Among the entries below, find the lines with the word "stacking" and copy them.

=== Section Start ===

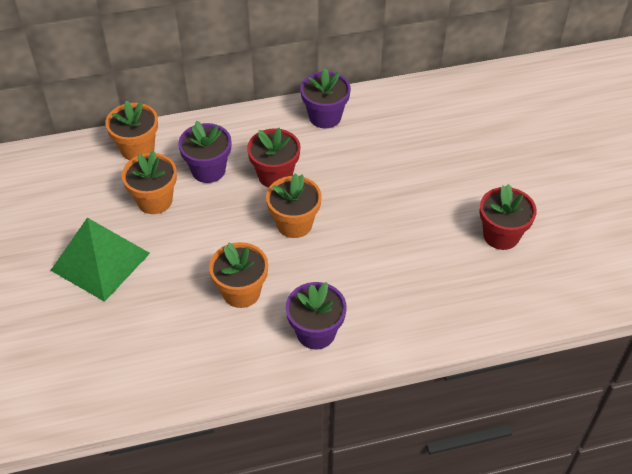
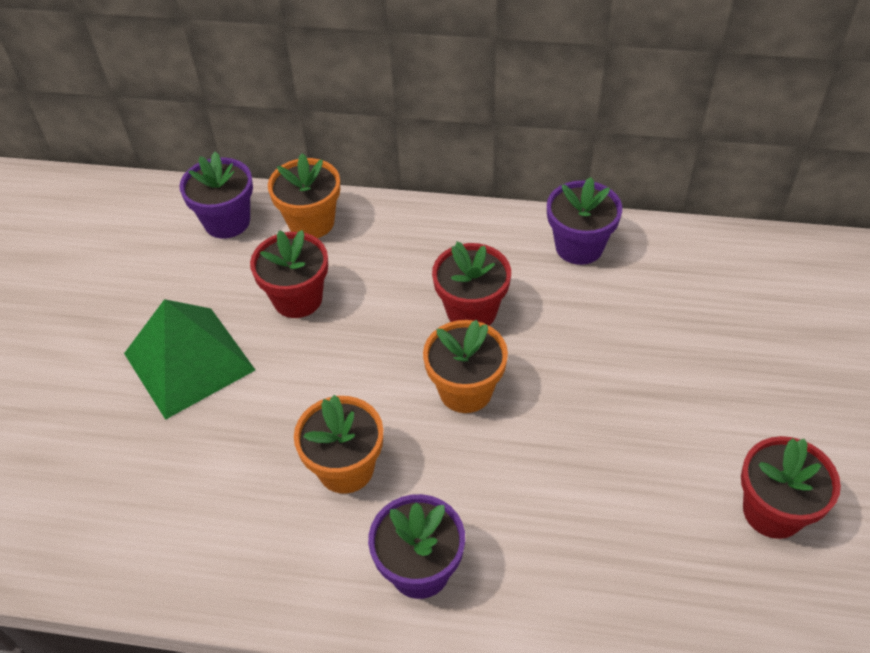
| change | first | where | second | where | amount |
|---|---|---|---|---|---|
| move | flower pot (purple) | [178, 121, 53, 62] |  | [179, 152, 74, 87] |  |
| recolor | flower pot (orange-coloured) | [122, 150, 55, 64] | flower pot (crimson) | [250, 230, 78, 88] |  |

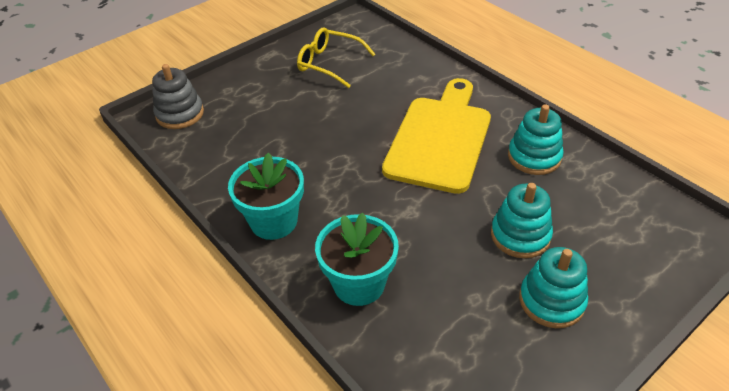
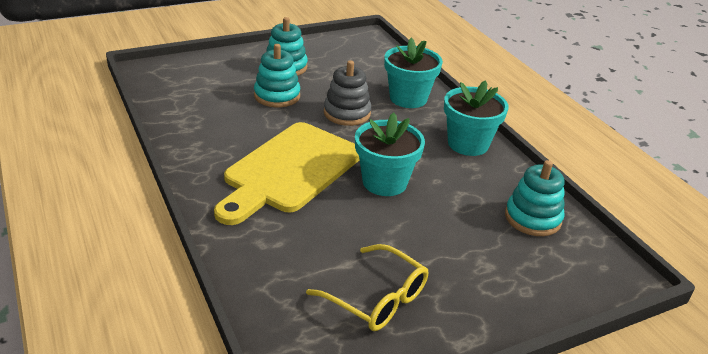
| change | first | where | second | where | amount |
|---|---|---|---|---|---|
| insert |  |  | flower pot (teal) | [355, 113, 70, 83] |  |
| move | stacking toy (grey) | [152, 64, 52, 65] |  | [324, 60, 47, 66] |  |
| move | stacking toy (teal) | [508, 105, 56, 70] |  | [505, 160, 60, 76] |  |

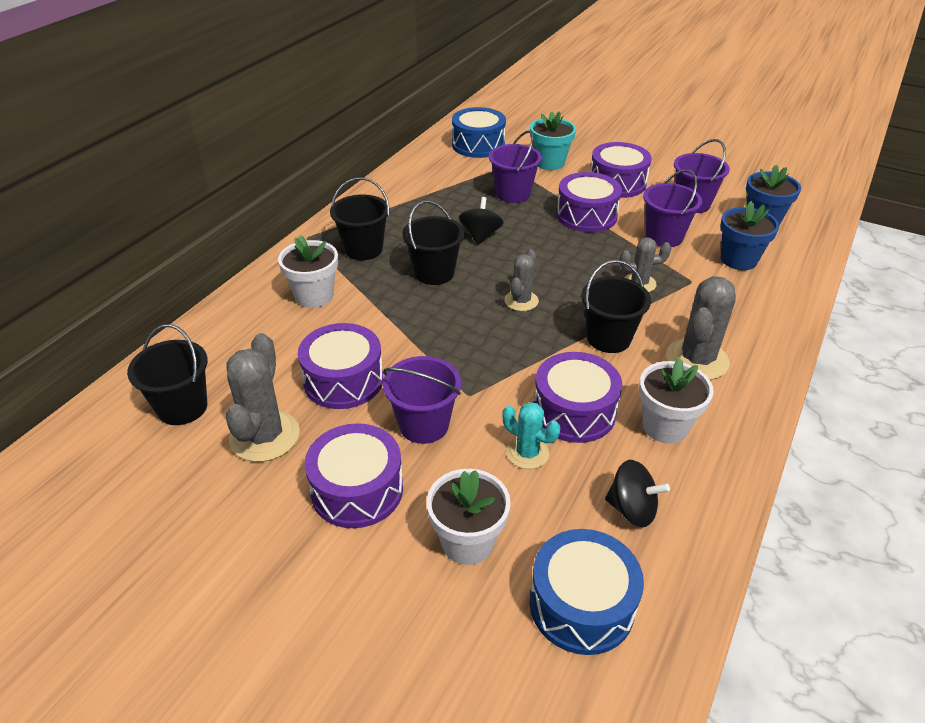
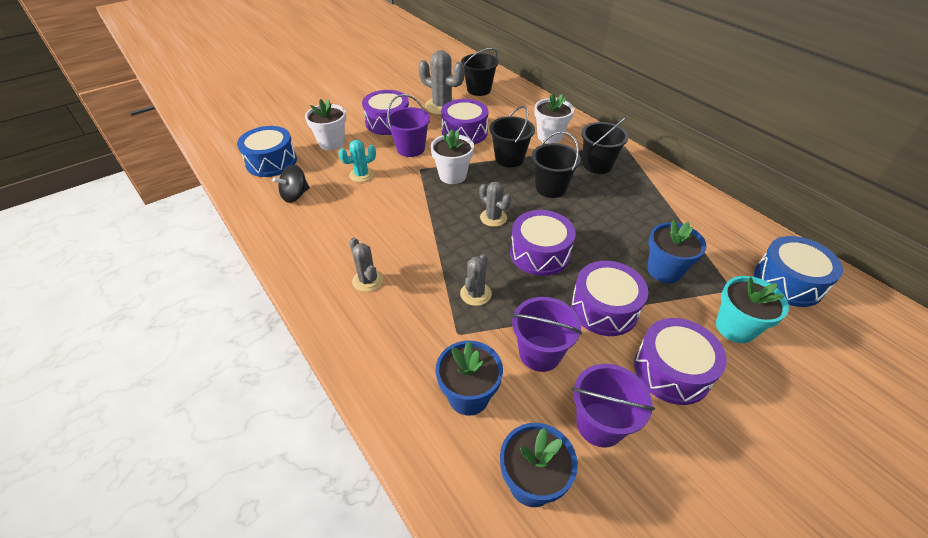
| change | first | where | second | where | amount |
|---|---|---|---|---|---|
| delete | toy top (black) | [459, 197, 45, 47] |  |  |  |
| move | drum (purple) | [533, 352, 89, 91] |  | [510, 210, 66, 66] |  |
| move | pail (black) | [581, 260, 70, 93] |  | [489, 106, 46, 62] |  |
| move | flower pot (white) | [639, 358, 75, 86] |  | [431, 129, 43, 55] |  |
| replace | pail (purple) | [489, 130, 53, 73] | flower pot (royal blue) | [647, 220, 60, 63] |  |
| resize | cactus (grey) | [666, 276, 70, 104] |  | [349, 238, 34, 54] | x0.60 |

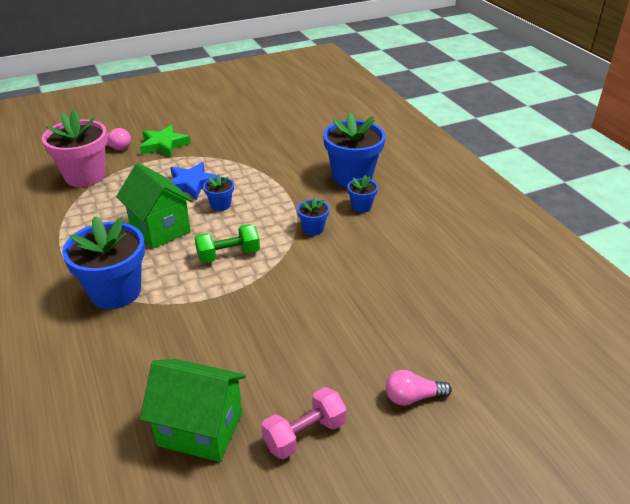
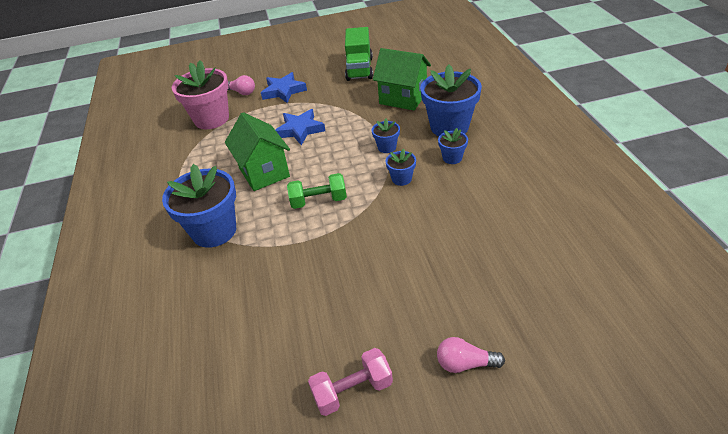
| change | first | where | second | where | amount |
|---|---|---|---|---|---|
| insert |  |  | lorry (emerald) | [345, 27, 28, 54] |  |
| move | cottage (emerald) | [140, 359, 106, 103] |  | [373, 48, 58, 62] |  |
| move | flower pot (royal blue) | [203, 174, 31, 37] |  | [371, 118, 29, 35] |  |
| recolor | star shape (emerald) | [140, 125, 51, 33] | star shape (royal blue) | [261, 72, 46, 31] |  |

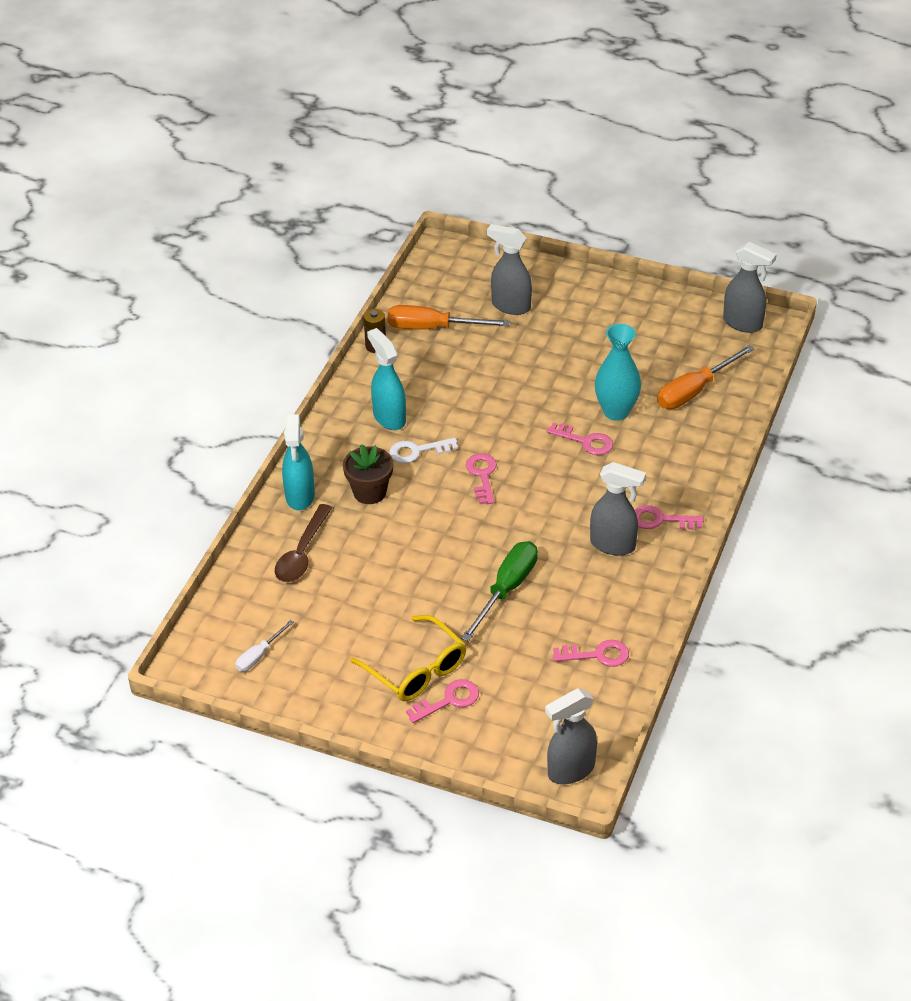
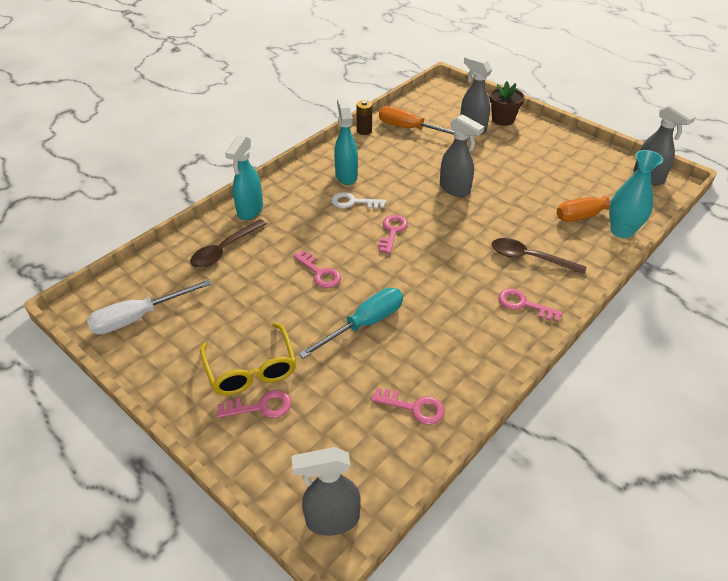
| change | first | where | second | where | amount |
|---|---|---|---|---|---|
| insert |  |  | tablespoon (russet) | [492, 238, 95, 36] |  |
| move | flower pot (russet) | [343, 444, 50, 60] |  | [490, 81, 35, 45] |  |
| move | door key (rose-pink) | [547, 423, 66, 32] |  | [293, 250, 48, 38] |  |
| move | spray bottle (grey) | [590, 462, 56, 94] |  | [440, 114, 44, 83] |  |
| move | flower vase (teal) | [595, 324, 46, 97] |  | [609, 150, 54, 88] |  |
| recolor | hand screwdriver (emerald) | [461, 541, 77, 101] | hand screwdriver (teal) | [298, 288, 105, 71] |  |
| resize | hand screwdriver (white) | [235, 620, 59, 52] |  | [87, 279, 124, 56] | x1.82 |

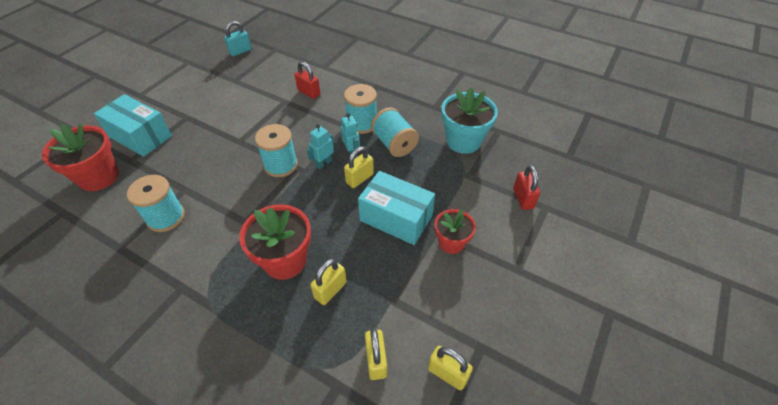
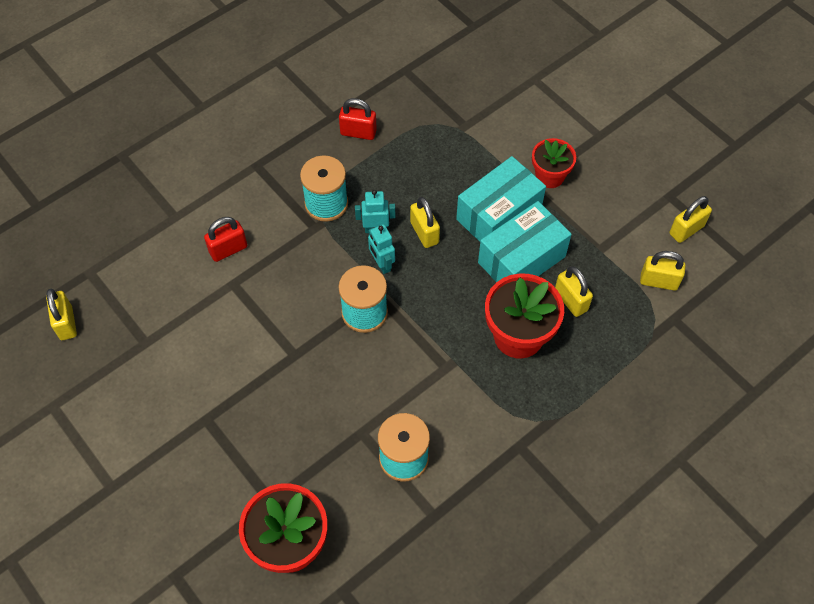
| change | first | where | second | where | amount |
|---|---|---|---|---|---|
| delete | bobbin (teal) | [371, 108, 48, 49] |  |  |  |
| delete | flower pot (teal) | [442, 87, 56, 67] |  |  |  |
| move | box (teal) | [94, 94, 78, 63] |  | [478, 201, 94, 81] |  |
| move | small lock (crimson) | [513, 165, 27, 45] |  | [339, 98, 38, 42] |  |
| recolor | small lock (teal) | [224, 21, 28, 35] | small lock (bright yellow) | [46, 289, 31, 51] |  |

=== Section End ===

* [Output for this task]:
| move | stacking toy (grey) | [152, 64, 52, 65] |  | [324, 60, 47, 66] |  |
| move | stacking toy (teal) | [508, 105, 56, 70] |  | [505, 160, 60, 76] |  |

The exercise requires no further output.